#### RECORDS SUPPLIED
⟨

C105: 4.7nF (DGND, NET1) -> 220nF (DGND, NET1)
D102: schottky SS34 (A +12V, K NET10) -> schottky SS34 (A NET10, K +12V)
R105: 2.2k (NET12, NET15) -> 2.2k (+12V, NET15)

⟩
⟨

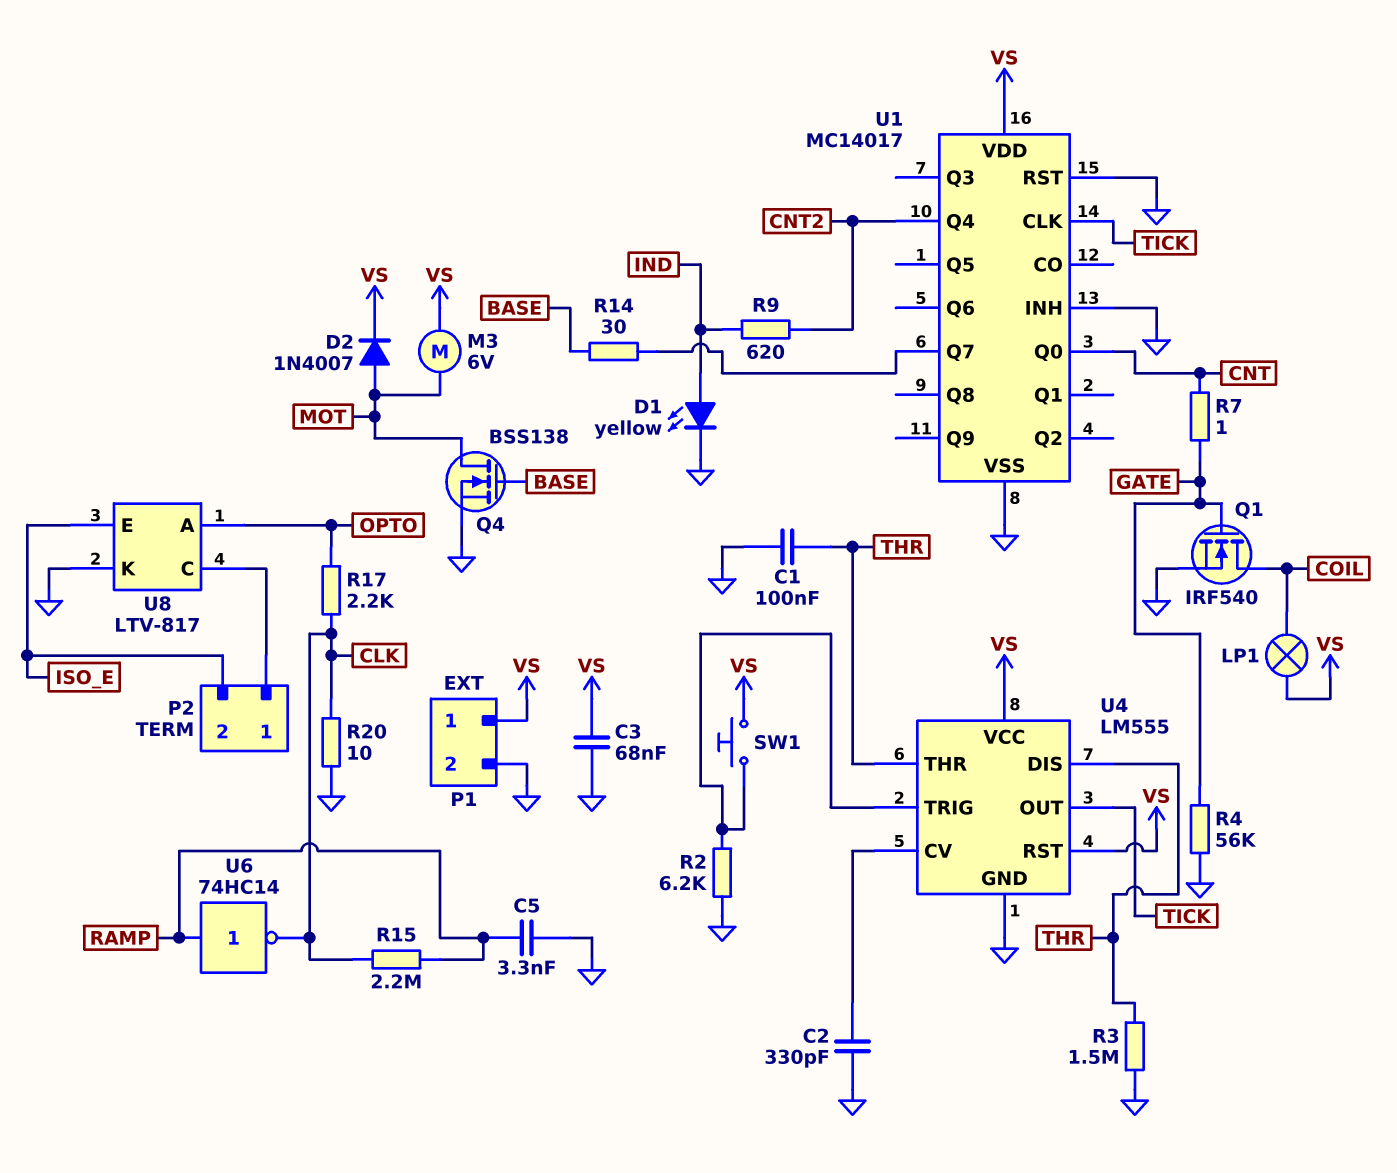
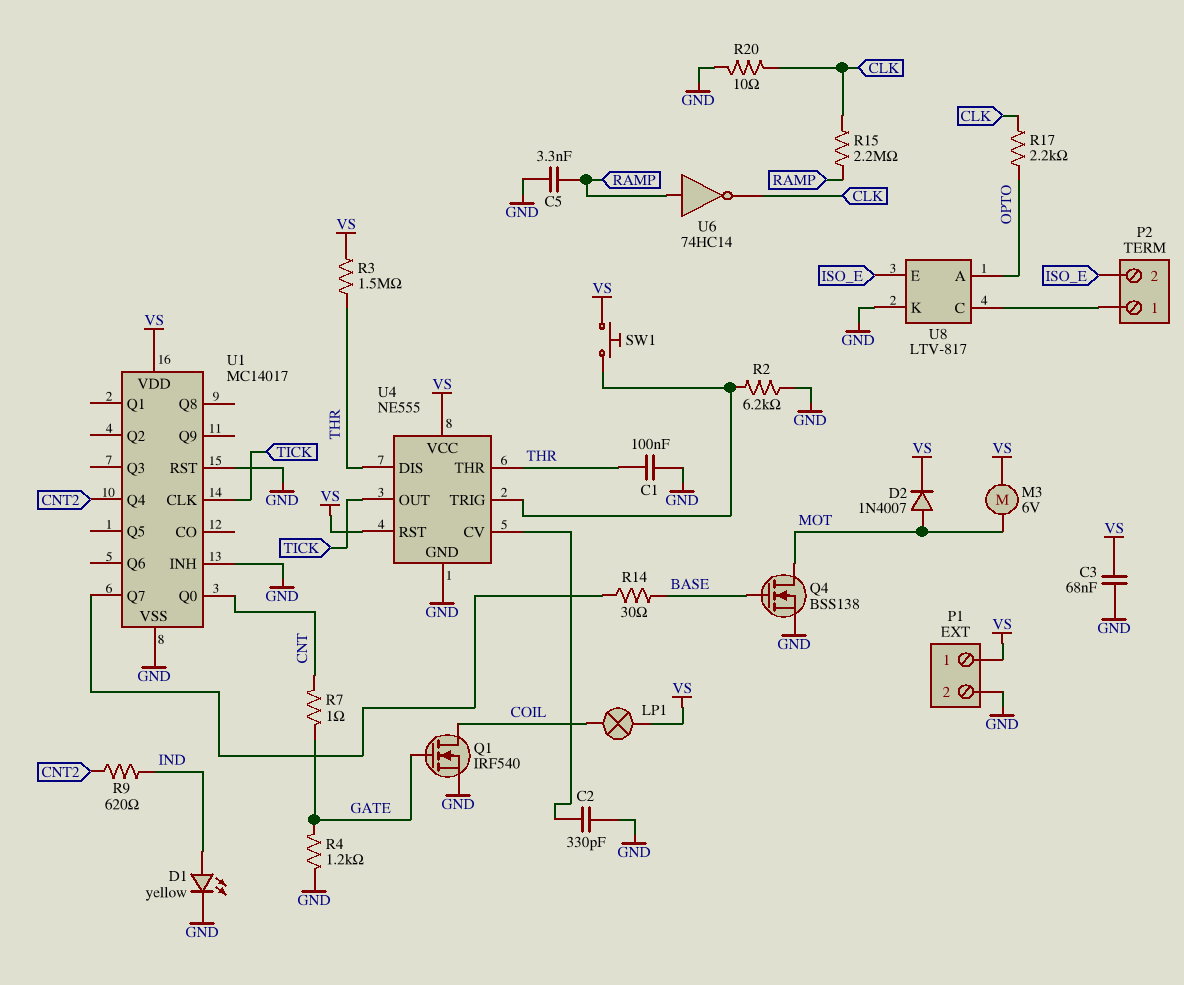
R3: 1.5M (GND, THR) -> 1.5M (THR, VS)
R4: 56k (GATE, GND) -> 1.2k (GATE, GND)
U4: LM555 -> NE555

⟩
⟨

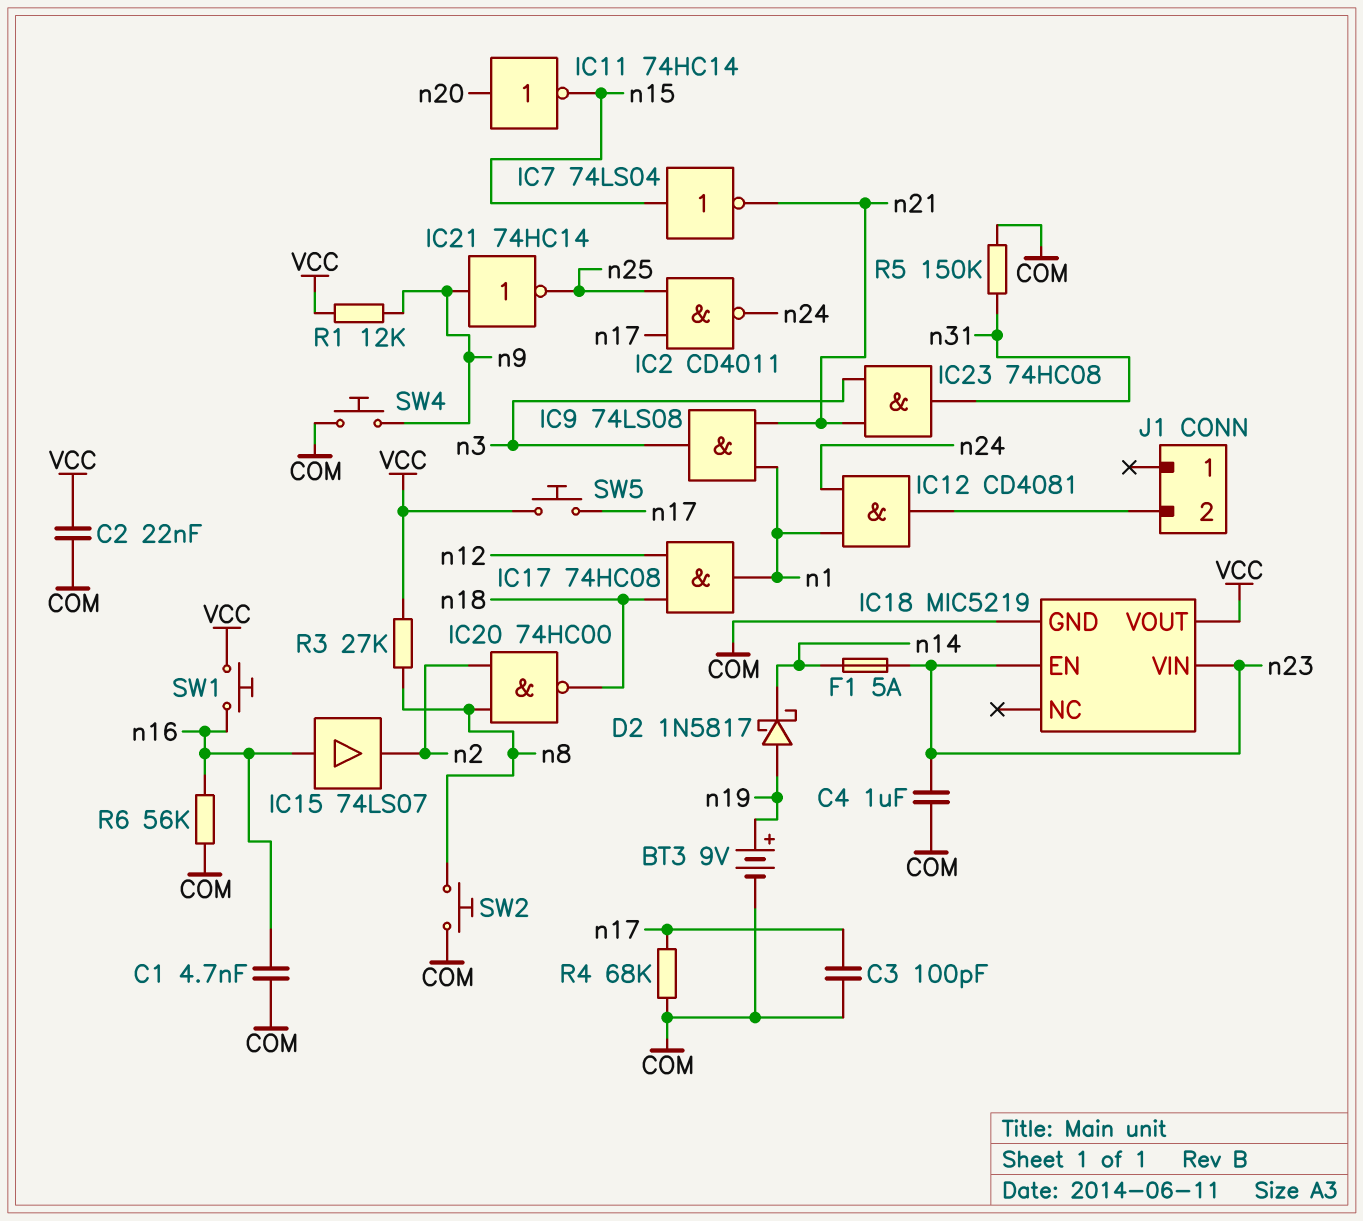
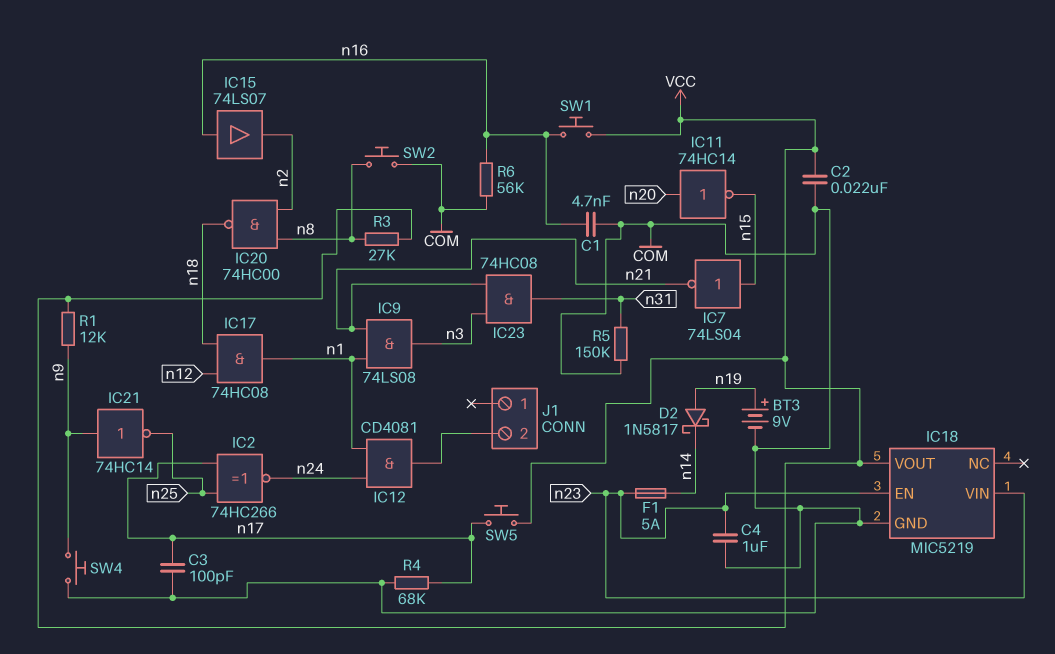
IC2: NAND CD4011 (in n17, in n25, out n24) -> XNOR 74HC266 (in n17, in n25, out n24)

⟩

#### TASK ITEM
Give an exact copy of the lines above from the line with "D102: schottky SS34" up to and including the line with "R105: 2.2k (NET12, NET15)", and leave everything else out.

#### REPLY TO THE TASK
D102: schottky SS34 (A +12V, K NET10) -> schottky SS34 (A NET10, K +12V)
R105: 2.2k (NET12, NET15) -> 2.2k (+12V, NET15)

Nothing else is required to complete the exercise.